(Records excerpted from a collection)
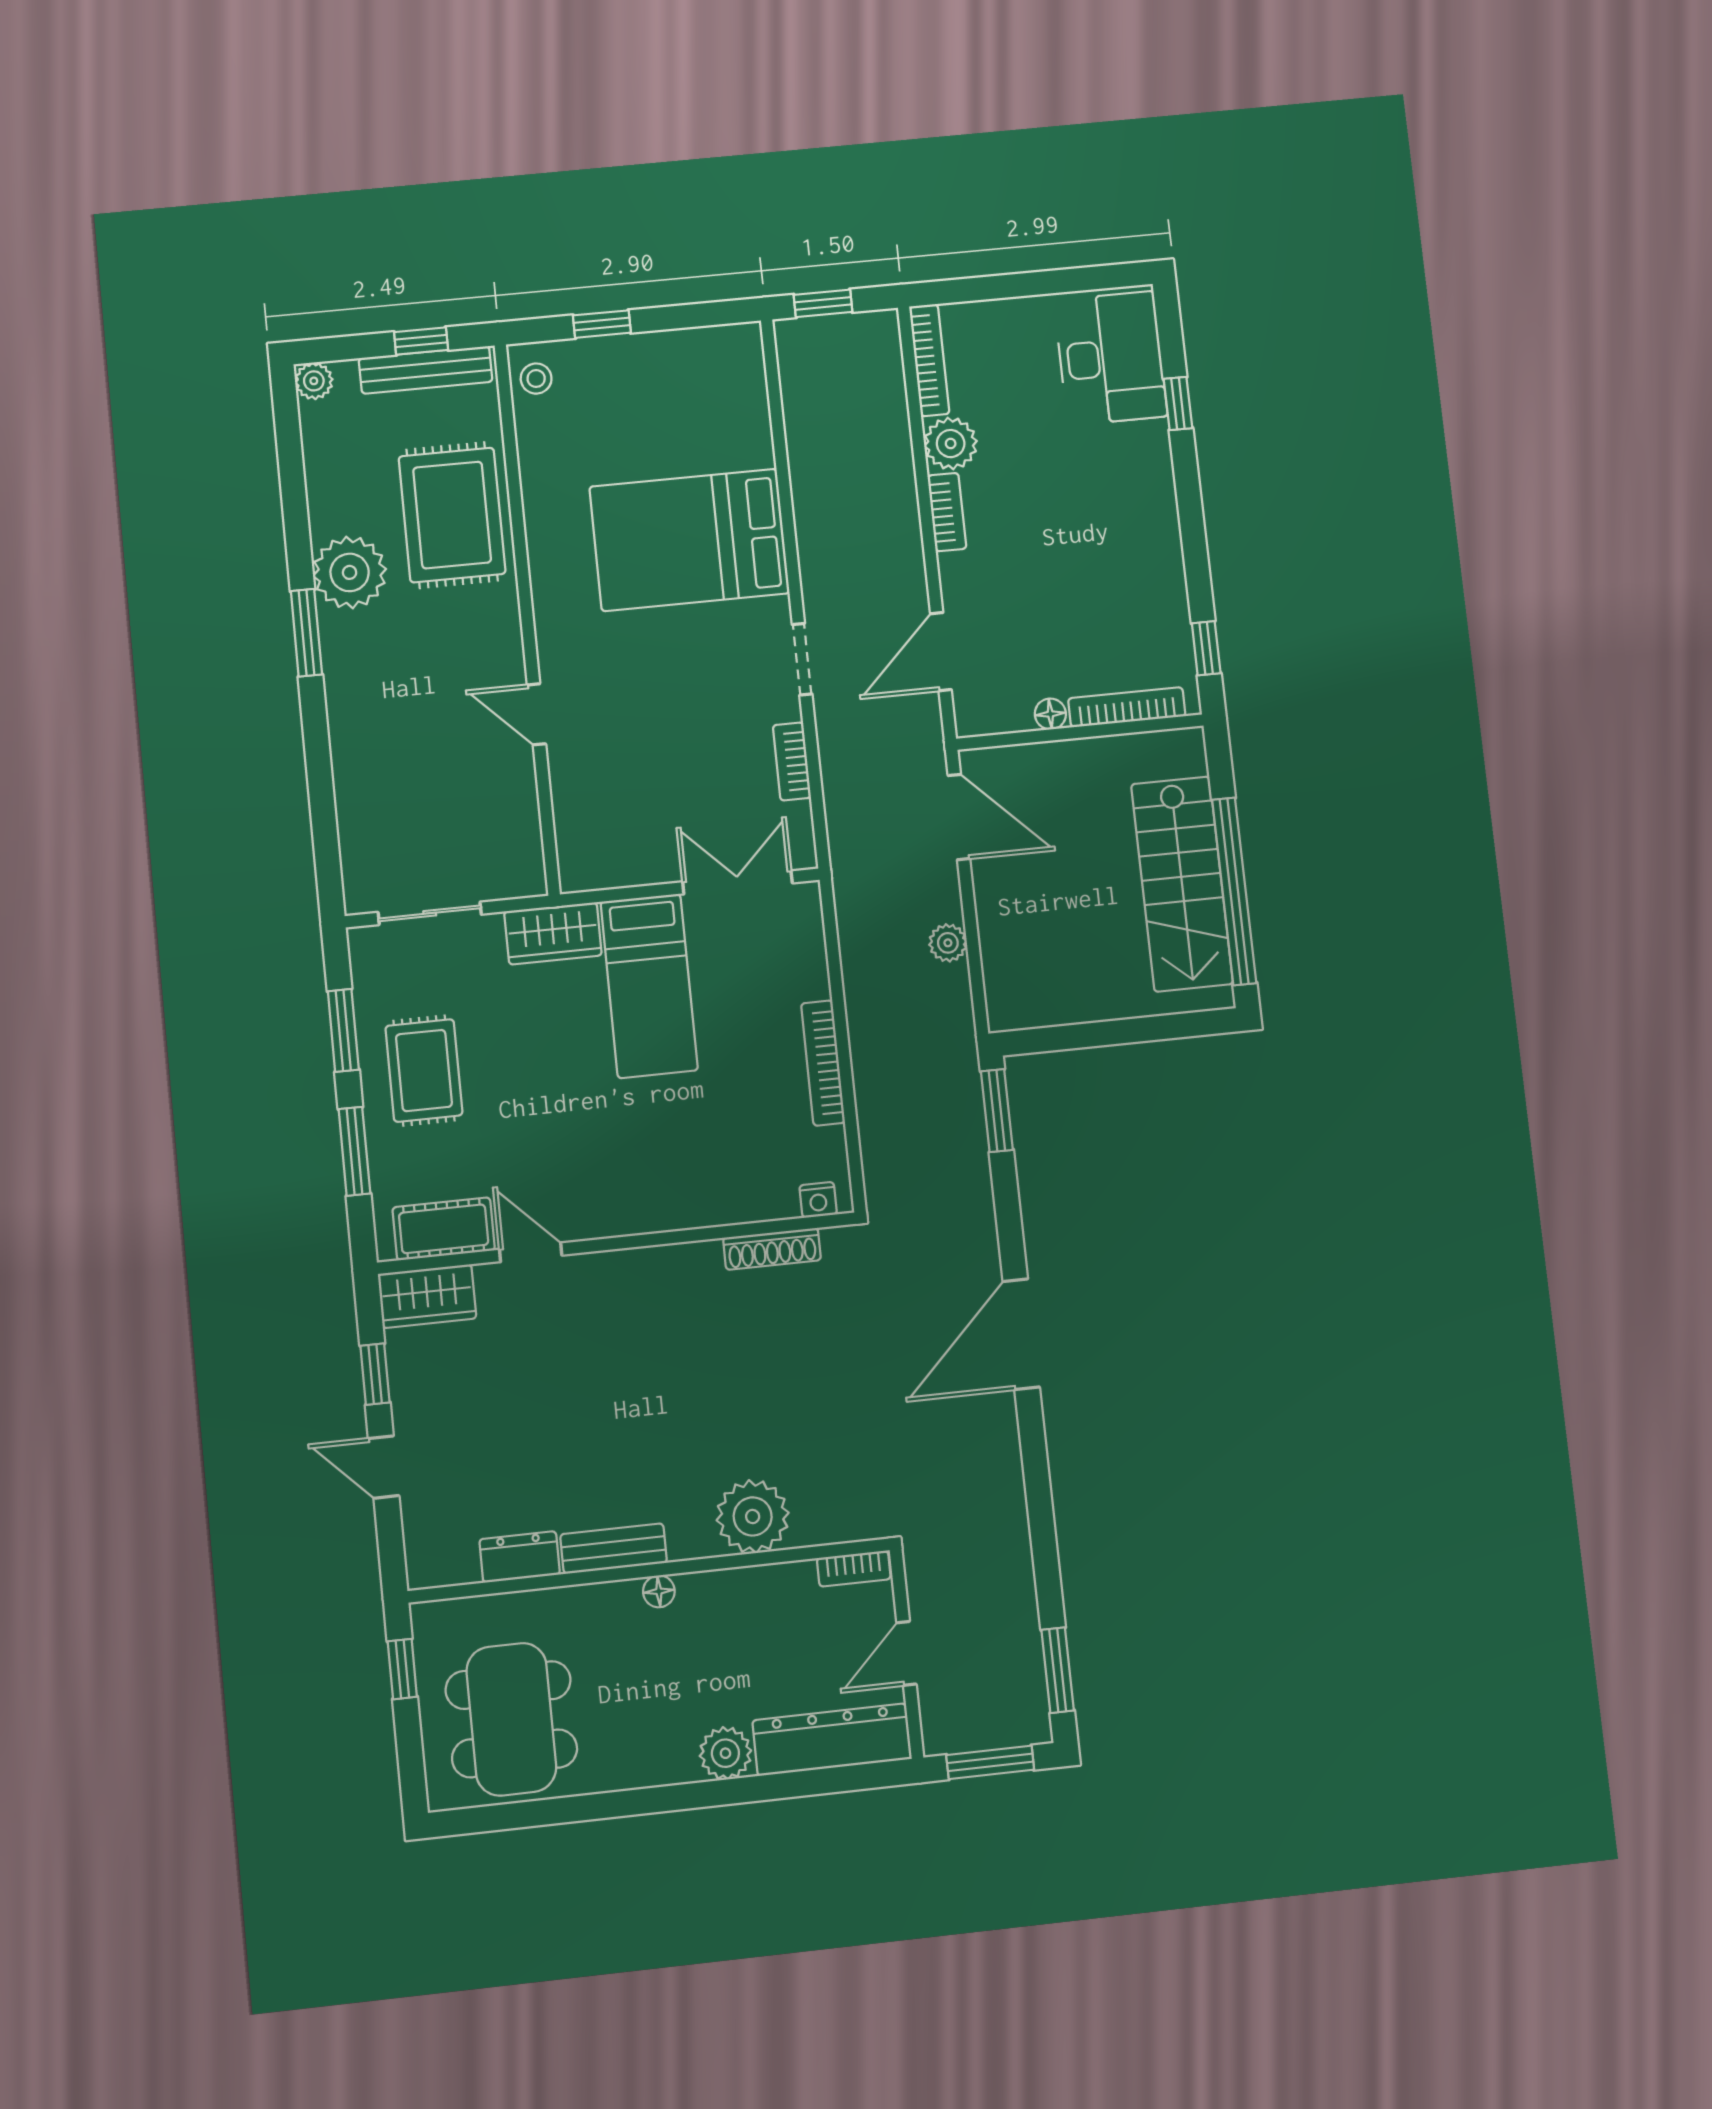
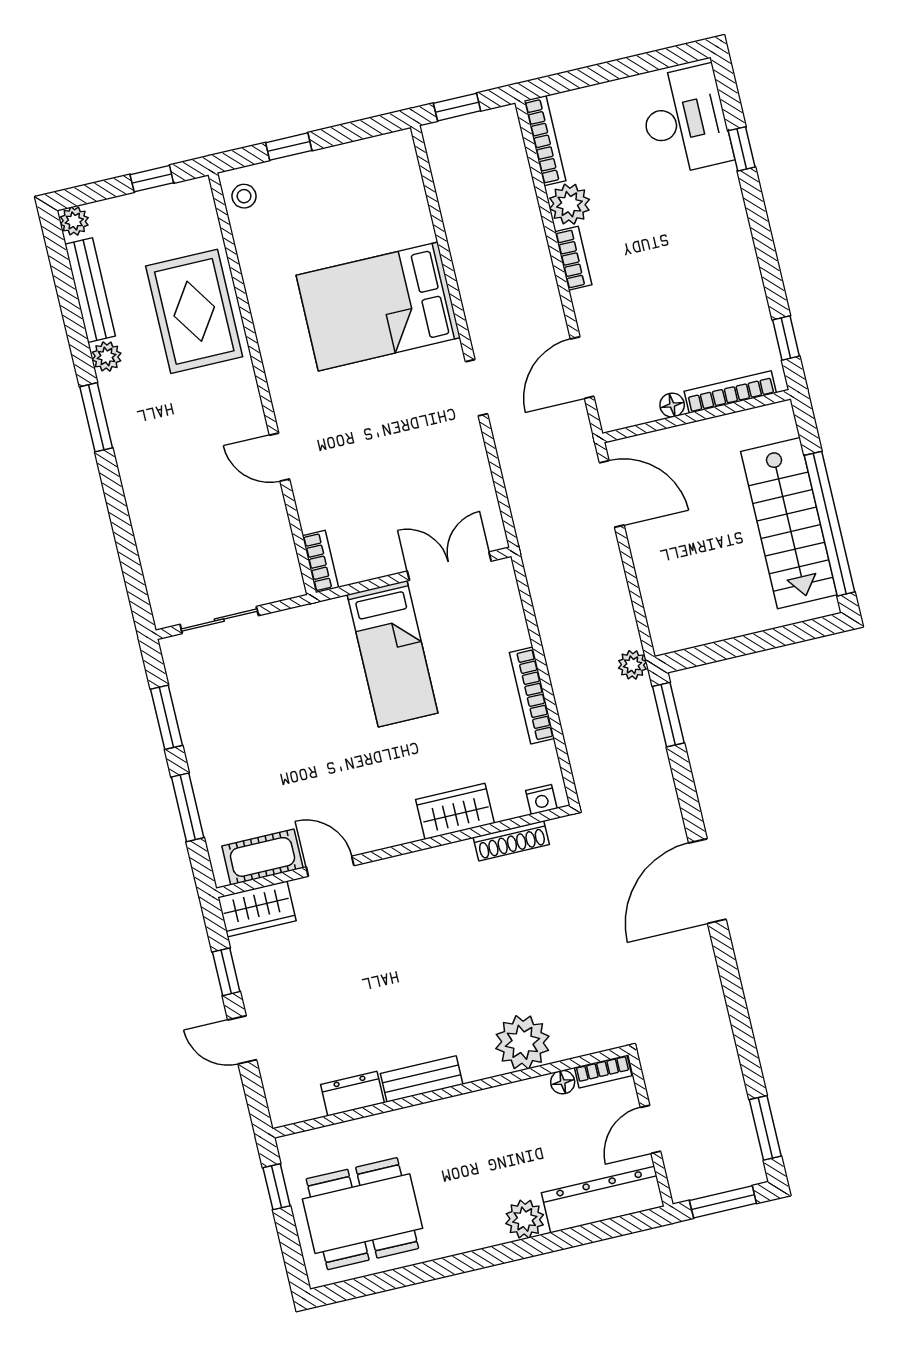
bench: (426, 370) -> (90, 290), moved, turned 90
plant: (350, 572) -> (107, 357), width x0.53, depth x0.53
bookcase: (792, 762) -> (320, 562), moved, turned 180
wardrobe: (553, 933) -> (455, 811), moved, turned 180
plant: (948, 943) -> (632, 665), moved
rug: (424, 1071) -> (231, 740), removed
floor lamp: (659, 1591) -> (563, 1082), moved
dining table: (511, 1719) -> (362, 1214), turned 90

_Exercise details_
Please return every record above exactly, but leave out the pictures.

_Answer to the problem_
bench: (426, 370) -> (90, 290), moved, turned 90
plant: (350, 572) -> (107, 357), width x0.53, depth x0.53
bookcase: (792, 762) -> (320, 562), moved, turned 180
wardrobe: (553, 933) -> (455, 811), moved, turned 180
plant: (948, 943) -> (632, 665), moved
rug: (424, 1071) -> (231, 740), removed
floor lamp: (659, 1591) -> (563, 1082), moved
dining table: (511, 1719) -> (362, 1214), turned 90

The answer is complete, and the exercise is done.